'''

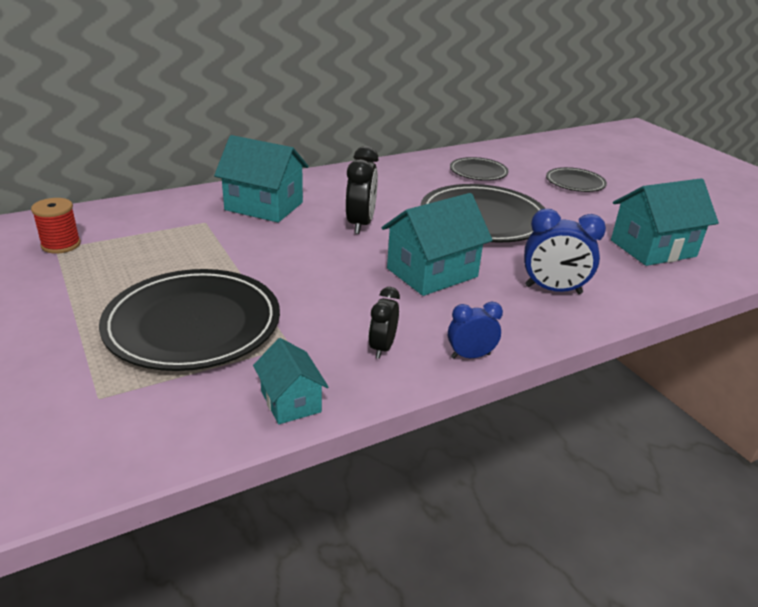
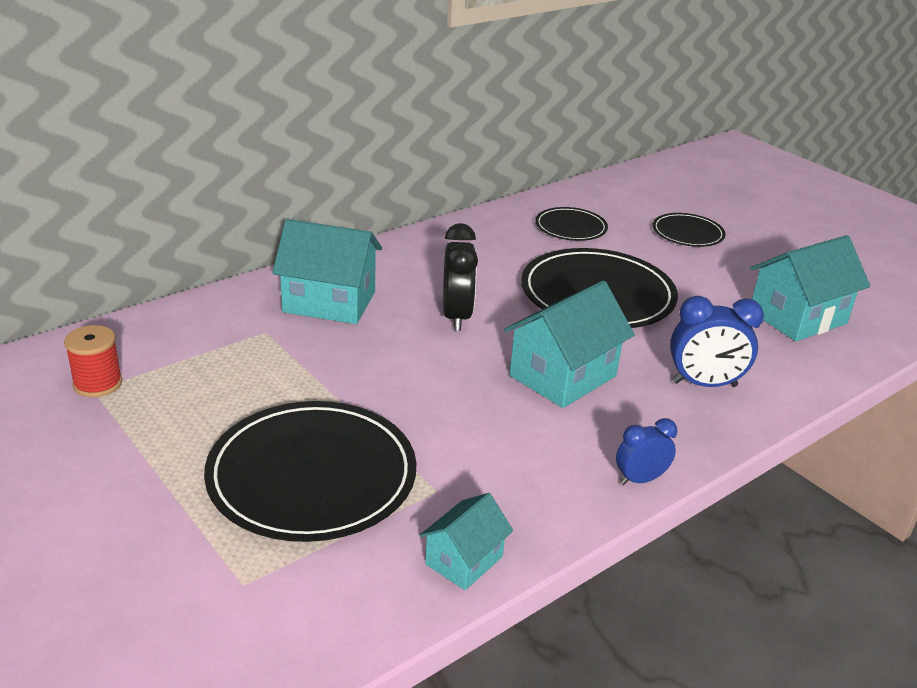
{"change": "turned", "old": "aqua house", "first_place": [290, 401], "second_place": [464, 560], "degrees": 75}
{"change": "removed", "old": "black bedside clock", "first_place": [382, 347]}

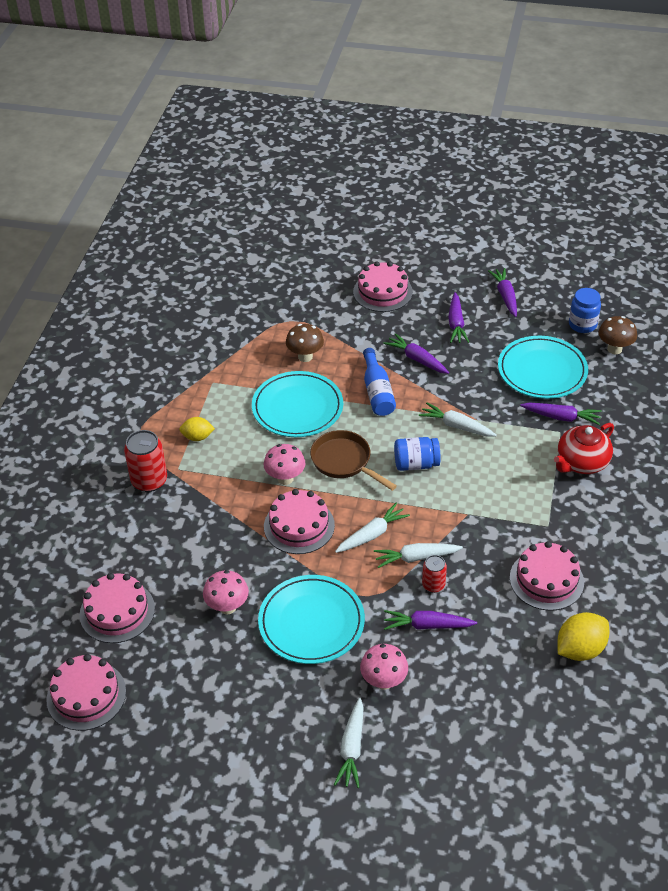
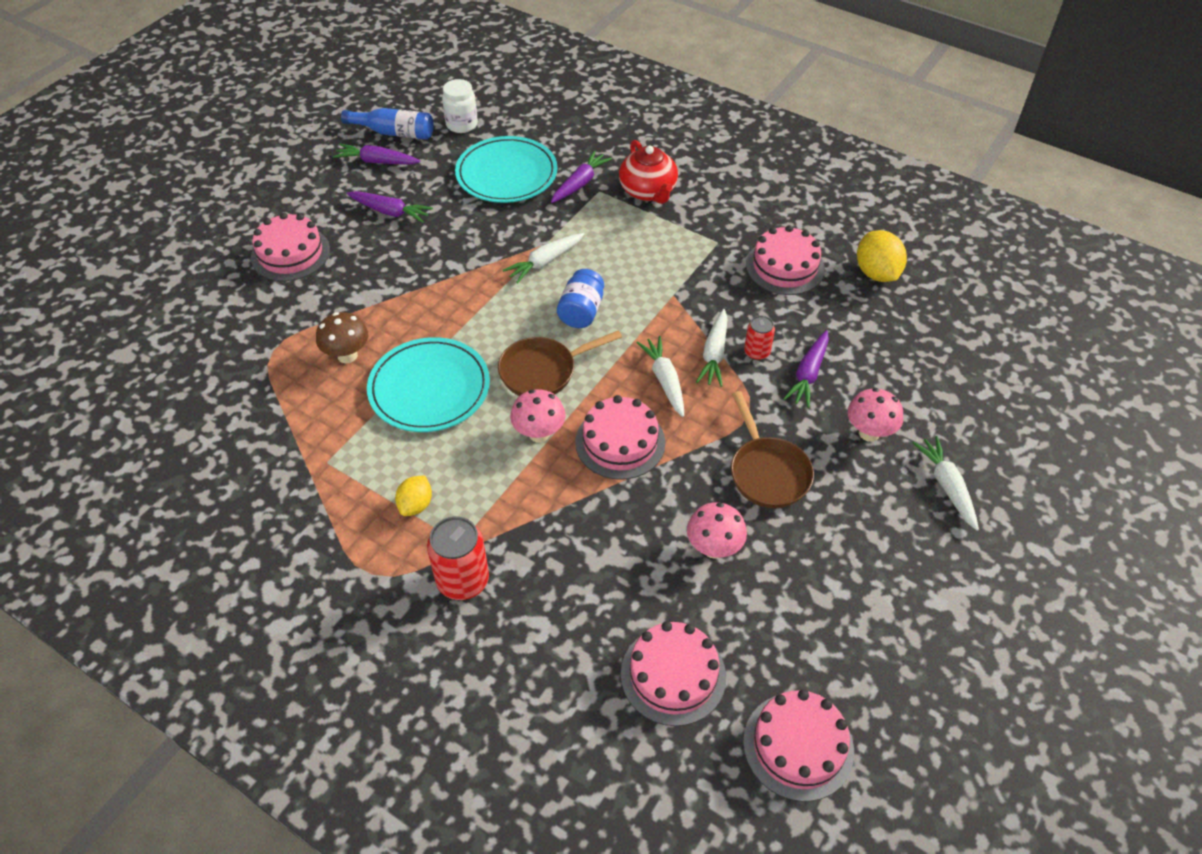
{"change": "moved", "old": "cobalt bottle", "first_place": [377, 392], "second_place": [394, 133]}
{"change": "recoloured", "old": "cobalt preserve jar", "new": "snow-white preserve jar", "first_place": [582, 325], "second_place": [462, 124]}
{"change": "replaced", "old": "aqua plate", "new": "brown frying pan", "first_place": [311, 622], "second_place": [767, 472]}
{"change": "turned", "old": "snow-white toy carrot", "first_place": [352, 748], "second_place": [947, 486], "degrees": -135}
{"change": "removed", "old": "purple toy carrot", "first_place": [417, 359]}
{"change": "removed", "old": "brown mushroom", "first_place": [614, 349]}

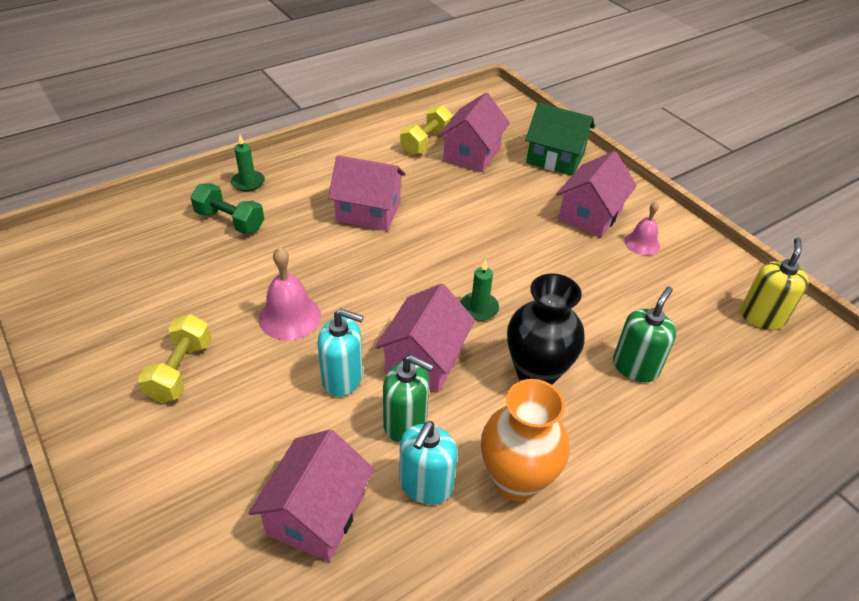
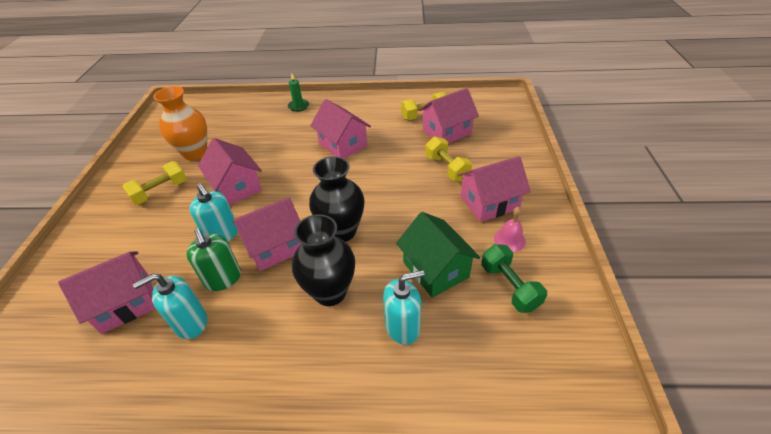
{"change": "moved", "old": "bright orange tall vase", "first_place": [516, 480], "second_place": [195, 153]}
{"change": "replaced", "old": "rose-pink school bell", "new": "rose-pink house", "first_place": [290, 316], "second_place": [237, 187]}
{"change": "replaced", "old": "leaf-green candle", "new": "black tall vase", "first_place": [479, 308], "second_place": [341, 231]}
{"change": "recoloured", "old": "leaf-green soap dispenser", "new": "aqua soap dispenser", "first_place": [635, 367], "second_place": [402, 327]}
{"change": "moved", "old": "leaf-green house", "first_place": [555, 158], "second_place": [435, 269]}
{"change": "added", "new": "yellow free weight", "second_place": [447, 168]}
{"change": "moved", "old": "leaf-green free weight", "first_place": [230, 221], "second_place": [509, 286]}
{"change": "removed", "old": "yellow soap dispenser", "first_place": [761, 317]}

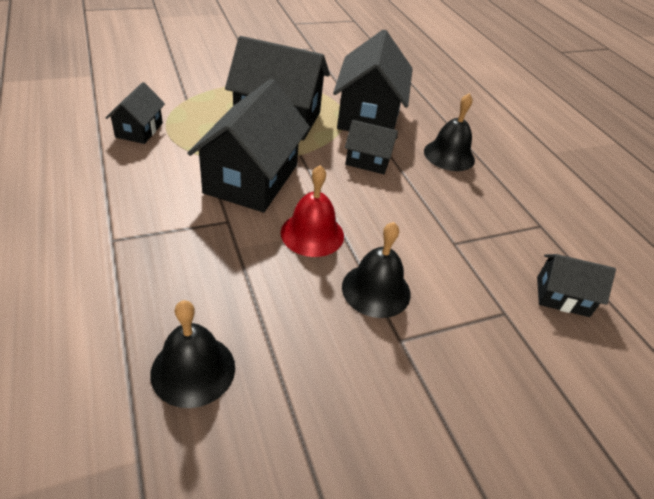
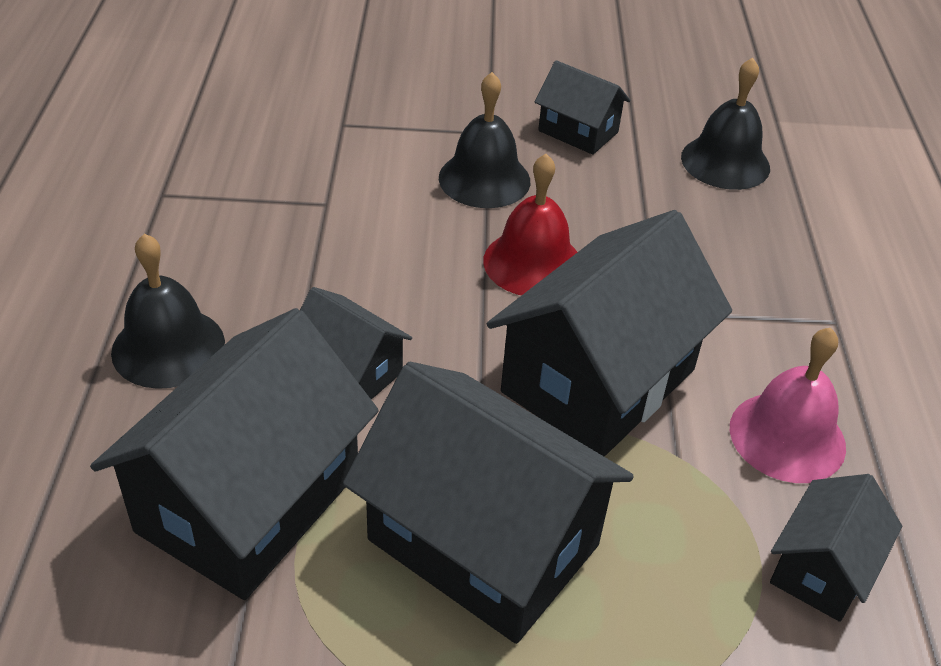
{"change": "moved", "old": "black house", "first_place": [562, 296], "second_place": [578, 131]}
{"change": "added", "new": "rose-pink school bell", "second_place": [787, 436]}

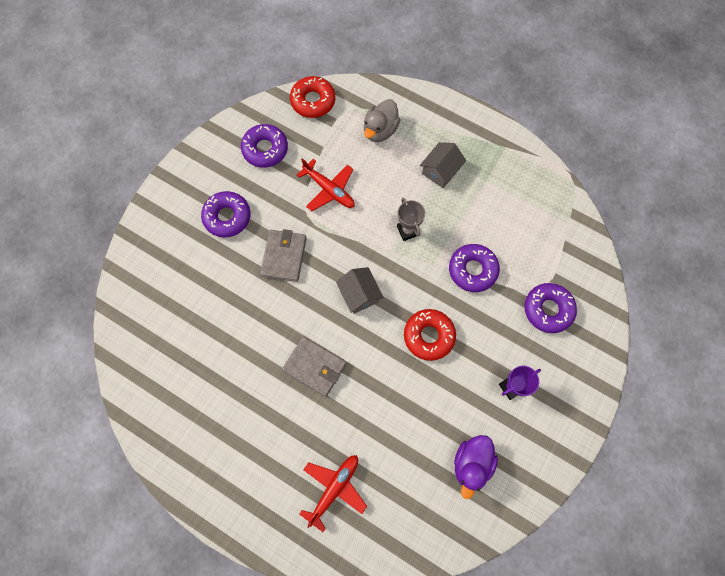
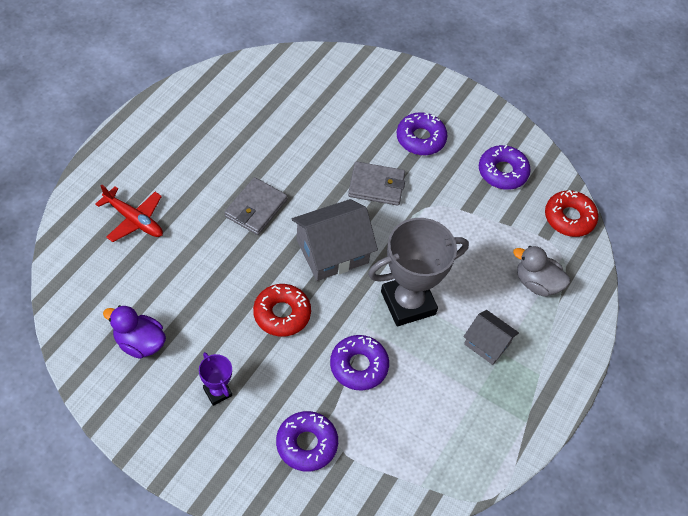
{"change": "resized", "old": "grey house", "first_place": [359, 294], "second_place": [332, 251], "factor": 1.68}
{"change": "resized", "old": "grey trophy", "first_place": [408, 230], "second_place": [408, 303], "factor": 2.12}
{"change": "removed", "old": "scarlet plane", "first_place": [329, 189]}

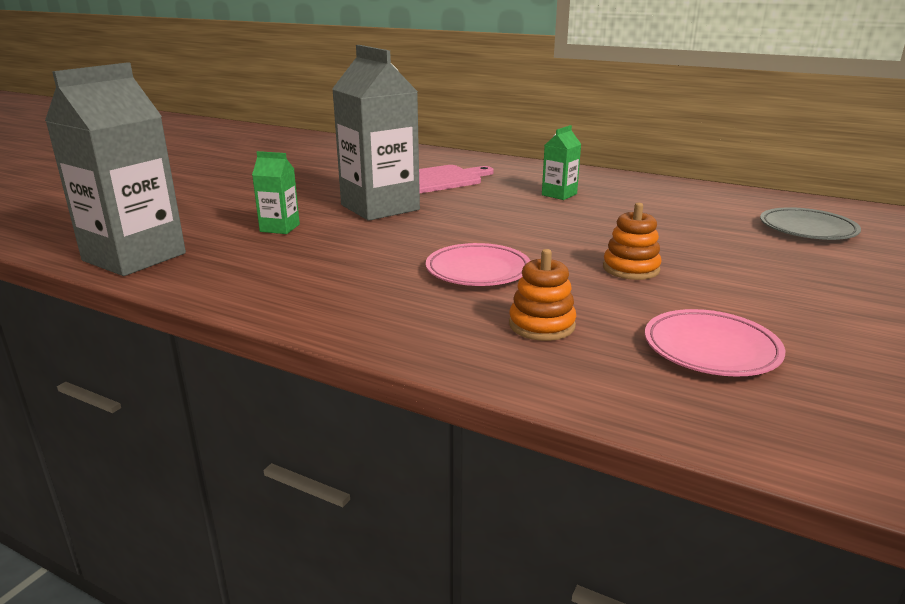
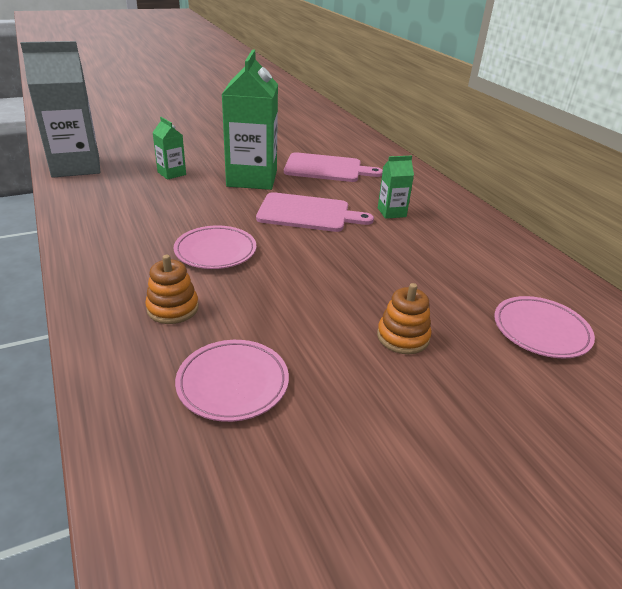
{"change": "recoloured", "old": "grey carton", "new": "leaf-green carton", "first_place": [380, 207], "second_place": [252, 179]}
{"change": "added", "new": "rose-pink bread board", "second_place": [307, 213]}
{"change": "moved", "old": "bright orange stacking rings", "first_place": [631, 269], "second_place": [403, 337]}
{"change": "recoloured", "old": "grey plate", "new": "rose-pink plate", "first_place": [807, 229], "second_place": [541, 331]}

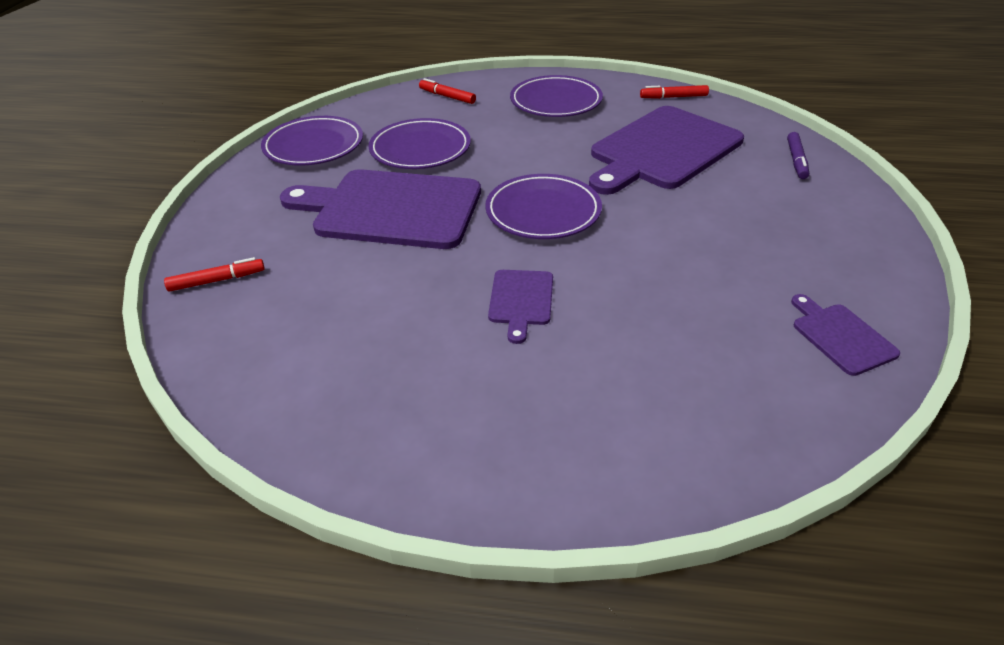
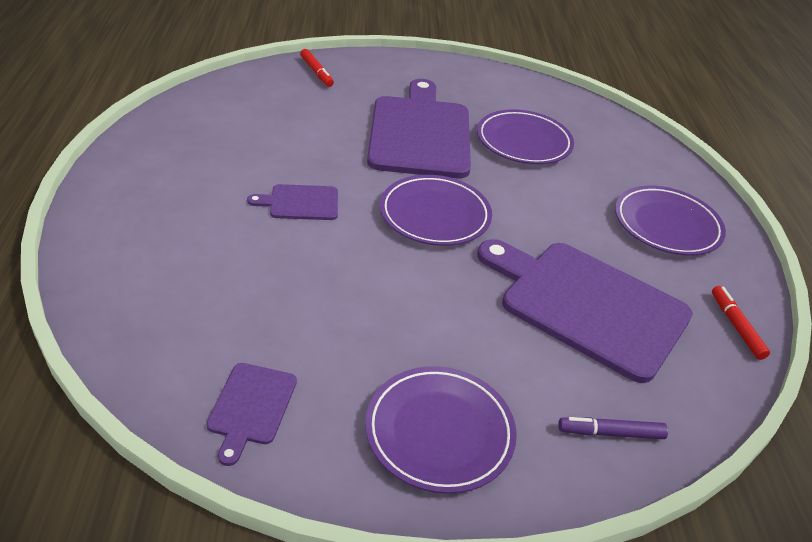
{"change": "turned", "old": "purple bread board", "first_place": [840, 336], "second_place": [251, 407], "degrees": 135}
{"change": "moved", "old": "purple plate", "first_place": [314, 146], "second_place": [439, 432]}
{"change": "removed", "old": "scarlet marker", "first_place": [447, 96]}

'''

Do not include the images; transcribe the rest of the listing exactly.

** Task output **
{"change": "turned", "old": "aqua house", "first_place": [290, 401], "second_place": [464, 560], "degrees": 75}
{"change": "removed", "old": "black bedside clock", "first_place": [382, 347]}

{"change": "moved", "old": "cobalt bottle", "first_place": [377, 392], "second_place": [394, 133]}
{"change": "recoloured", "old": "cobalt preserve jar", "new": "snow-white preserve jar", "first_place": [582, 325], "second_place": [462, 124]}
{"change": "replaced", "old": "aqua plate", "new": "brown frying pan", "first_place": [311, 622], "second_place": [767, 472]}
{"change": "turned", "old": "snow-white toy carrot", "first_place": [352, 748], "second_place": [947, 486], "degrees": -135}
{"change": "removed", "old": "purple toy carrot", "first_place": [417, 359]}
{"change": "removed", "old": "brown mushroom", "first_place": [614, 349]}

{"change": "moved", "old": "bright orange tall vase", "first_place": [516, 480], "second_place": [195, 153]}
{"change": "replaced", "old": "rose-pink school bell", "new": "rose-pink house", "first_place": [290, 316], "second_place": [237, 187]}
{"change": "replaced", "old": "leaf-green candle", "new": "black tall vase", "first_place": [479, 308], "second_place": [341, 231]}
{"change": "recoloured", "old": "leaf-green soap dispenser", "new": "aqua soap dispenser", "first_place": [635, 367], "second_place": [402, 327]}
{"change": "moved", "old": "leaf-green house", "first_place": [555, 158], "second_place": [435, 269]}
{"change": "added", "new": "yellow free weight", "second_place": [447, 168]}
{"change": "moved", "old": "leaf-green free weight", "first_place": [230, 221], "second_place": [509, 286]}
{"change": "removed", "old": "yellow soap dispenser", "first_place": [761, 317]}

{"change": "moved", "old": "black house", "first_place": [562, 296], "second_place": [578, 131]}
{"change": "added", "new": "rose-pink school bell", "second_place": [787, 436]}

{"change": "resized", "old": "grey house", "first_place": [359, 294], "second_place": [332, 251], "factor": 1.68}
{"change": "resized", "old": "grey trophy", "first_place": [408, 230], "second_place": [408, 303], "factor": 2.12}
{"change": "removed", "old": "scarlet plane", "first_place": [329, 189]}

{"change": "recoloured", "old": "grey carton", "new": "leaf-green carton", "first_place": [380, 207], "second_place": [252, 179]}
{"change": "added", "new": "rose-pink bread board", "second_place": [307, 213]}
{"change": "moved", "old": "bright orange stacking rings", "first_place": [631, 269], "second_place": [403, 337]}
{"change": "recoloured", "old": "grey plate", "new": "rose-pink plate", "first_place": [807, 229], "second_place": [541, 331]}

{"change": "turned", "old": "purple bread board", "first_place": [840, 336], "second_place": [251, 407], "degrees": 135}
{"change": "moved", "old": "purple plate", "first_place": [314, 146], "second_place": [439, 432]}
{"change": "removed", "old": "scarlet marker", "first_place": [447, 96]}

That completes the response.